• **HOW TO COMPLETE THIS TASK**
Once the line with "purple triangle: (44, 53) -> (53, 78), moved" is reached, output it and every line after it, exactly, through the end of the records below. Pictures are skipped.

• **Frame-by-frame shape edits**
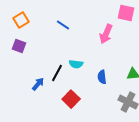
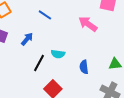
pink arrow: (106, 34) -> (88, 24), turned 102
blue arrow: (38, 84) -> (27, 39), moved

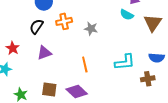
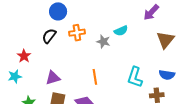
cyan semicircle: (127, 15) -> (121, 31), moved, turned -56
purple triangle: (44, 53) -> (53, 78), moved
cyan L-shape: (125, 62) -> (135, 77), turned 110

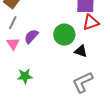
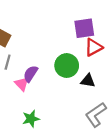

• **OUTPUT**
purple triangle: (44, 53) -> (53, 78), moved
cyan L-shape: (125, 62) -> (135, 77), turned 110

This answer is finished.